**** DATASET SECTION

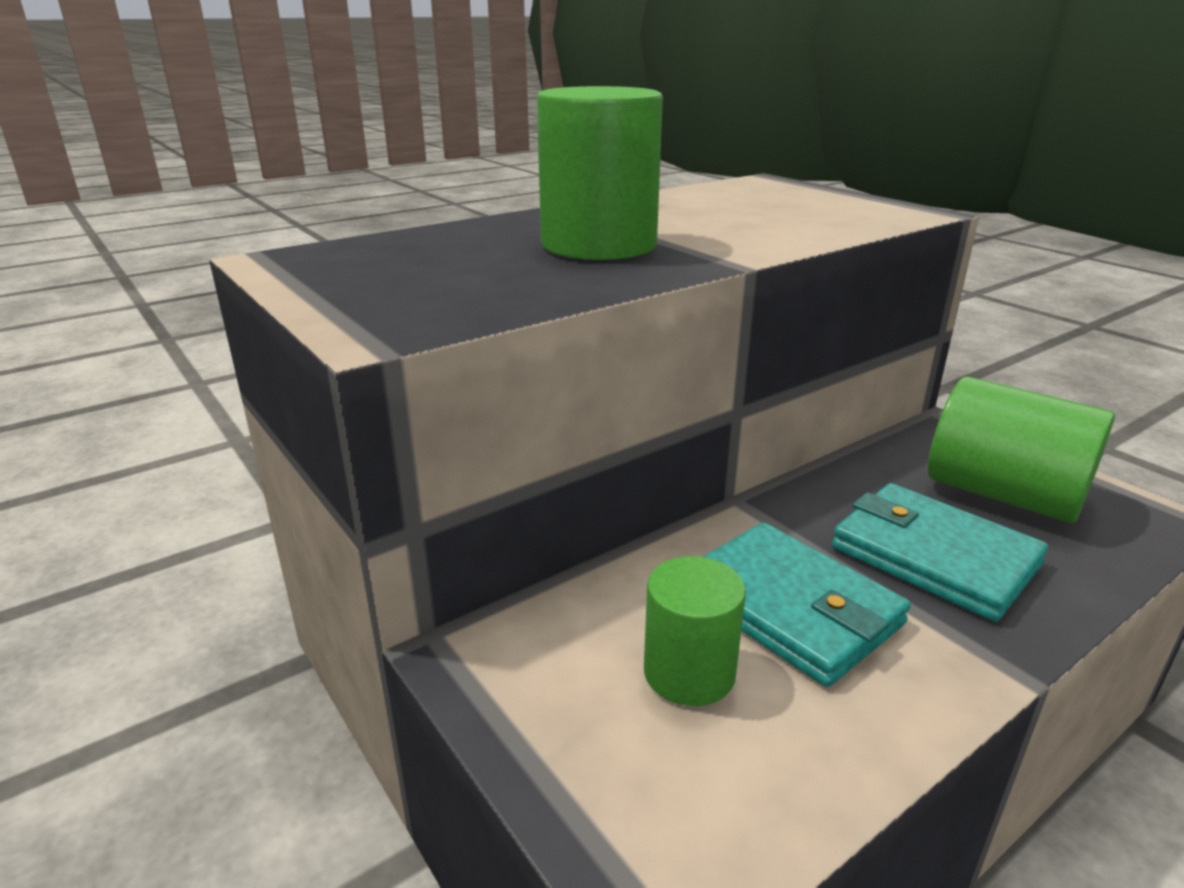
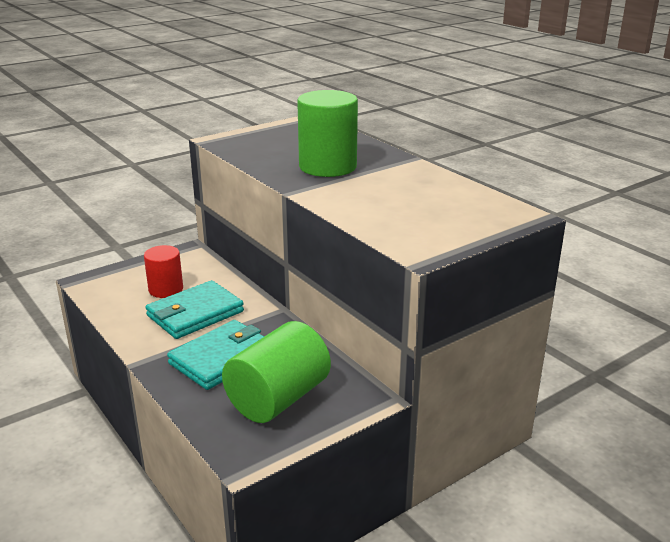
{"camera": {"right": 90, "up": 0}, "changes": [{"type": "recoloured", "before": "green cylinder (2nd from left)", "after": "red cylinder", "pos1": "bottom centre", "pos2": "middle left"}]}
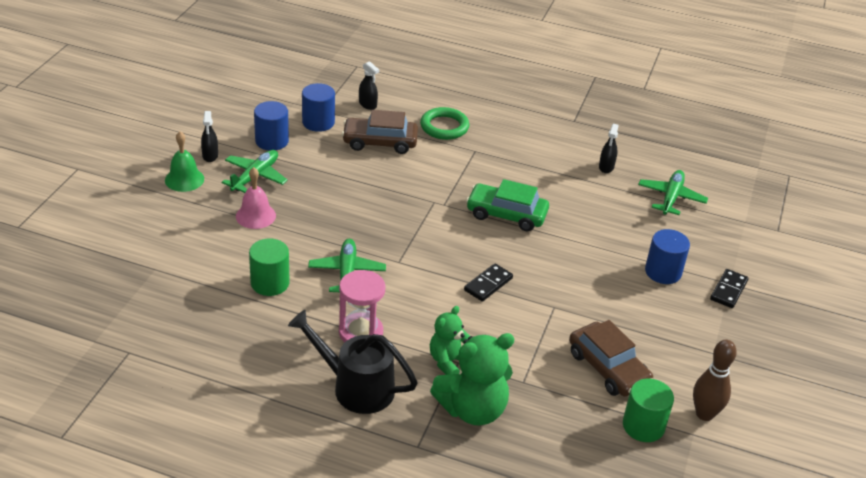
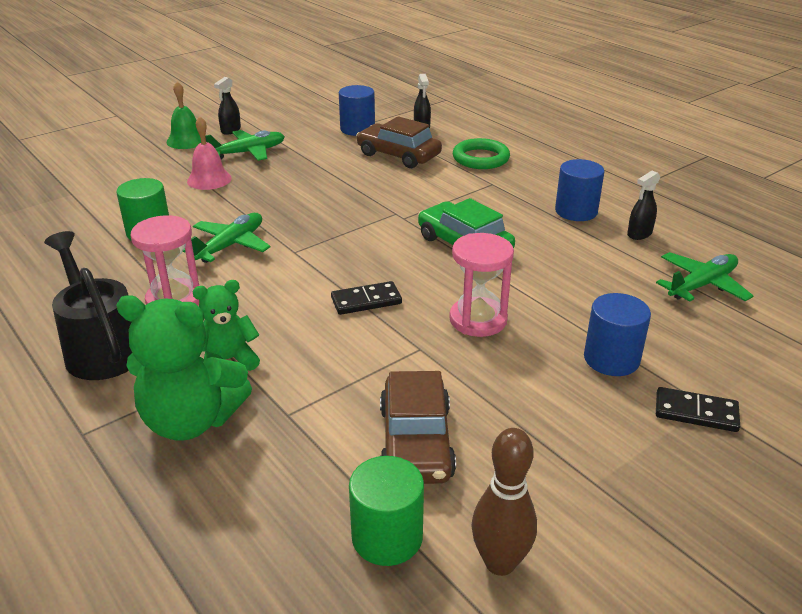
{"camera": {"right": 35, "up": -5}, "changes": [{"type": "added", "after": "pink hourglass (2nd from left)", "pos2": "centre"}, {"type": "moved", "before": "blue cylinder (1st from left in the first image)", "after": "blue cylinder (2nd from left)", "pos1": "top left", "pos2": "top right"}, {"type": "turned", "before": "black domino (2nd from left)", "pos1": "middle right", "pos2": "middle right", "turn": 45}]}
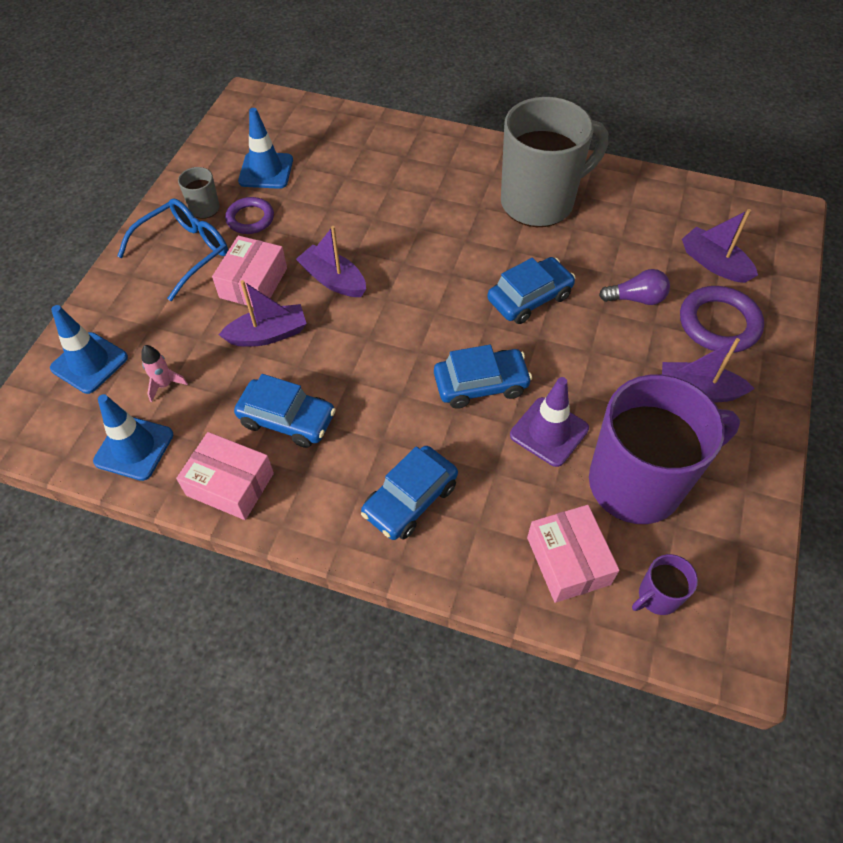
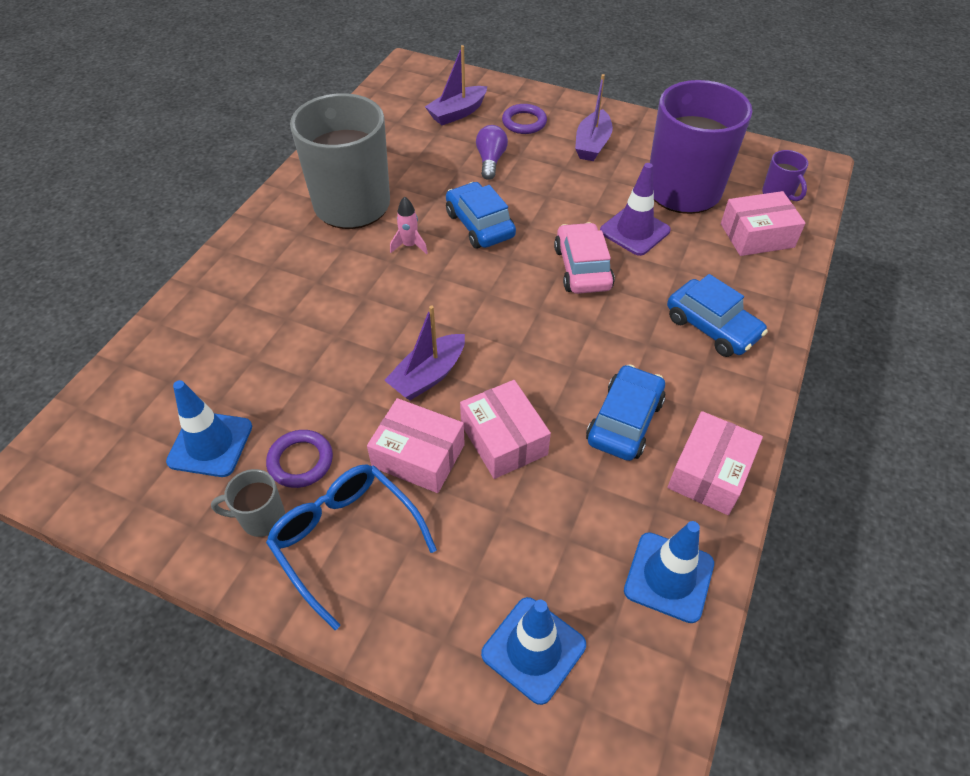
{"camera": {"right": -85, "up": -5}, "changes": [{"type": "moved", "before": "pink rocket", "pos1": "middle left", "pos2": "top centre"}, {"type": "replaced", "before": "purple boat (1st from left)", "after": "pink box (2nd from left)", "pos1": "middle left", "pos2": "centre"}, {"type": "recoloured", "before": "blue car (3rd from left)", "after": "pink car", "pos1": "centre", "pos2": "top centre"}, {"type": "resized", "before": "purple ring (2nd from left)", "pos1": "middle right", "pos2": "top centre", "scale": 0.65}]}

********

* WORK TO BE COMPLETED
Extract every line of the data exactly; pictures stay out.

* SOLUTION FOR THIS TASK
{"camera": {"right": 90, "up": 0}, "changes": [{"type": "recoloured", "before": "green cylinder (2nd from left)", "after": "red cylinder", "pos1": "bottom centre", "pos2": "middle left"}]}
{"camera": {"right": 35, "up": -5}, "changes": [{"type": "added", "after": "pink hourglass (2nd from left)", "pos2": "centre"}, {"type": "moved", "before": "blue cylinder (1st from left in the first image)", "after": "blue cylinder (2nd from left)", "pos1": "top left", "pos2": "top right"}, {"type": "turned", "before": "black domino (2nd from left)", "pos1": "middle right", "pos2": "middle right", "turn": 45}]}
{"camera": {"right": -85, "up": -5}, "changes": [{"type": "moved", "before": "pink rocket", "pos1": "middle left", "pos2": "top centre"}, {"type": "replaced", "before": "purple boat (1st from left)", "after": "pink box (2nd from left)", "pos1": "middle left", "pos2": "centre"}, {"type": "recoloured", "before": "blue car (3rd from left)", "after": "pink car", "pos1": "centre", "pos2": "top centre"}, {"type": "resized", "before": "purple ring (2nd from left)", "pos1": "middle right", "pos2": "top centre", "scale": 0.65}]}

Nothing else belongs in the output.